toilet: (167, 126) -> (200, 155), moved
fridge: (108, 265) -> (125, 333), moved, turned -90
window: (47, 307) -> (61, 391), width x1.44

━━━━━━━━━━━━━━━━━━━━━━━━━━━━━━

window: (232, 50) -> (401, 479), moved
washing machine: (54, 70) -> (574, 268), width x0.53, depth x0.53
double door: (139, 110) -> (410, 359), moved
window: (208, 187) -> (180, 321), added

━━━━━━━━━━━━━━━━━━━━━━━━━━━━━━

_TASK REQUIREMENTS_. Using only the listing above, restate exactly the lines from the line containing "washing machine: (54, 70)" through the line containing "window: (208, 187) -> (180, 321), added", both included.

_TASK SOLUTION_.
washing machine: (54, 70) -> (574, 268), width x0.53, depth x0.53
double door: (139, 110) -> (410, 359), moved
window: (208, 187) -> (180, 321), added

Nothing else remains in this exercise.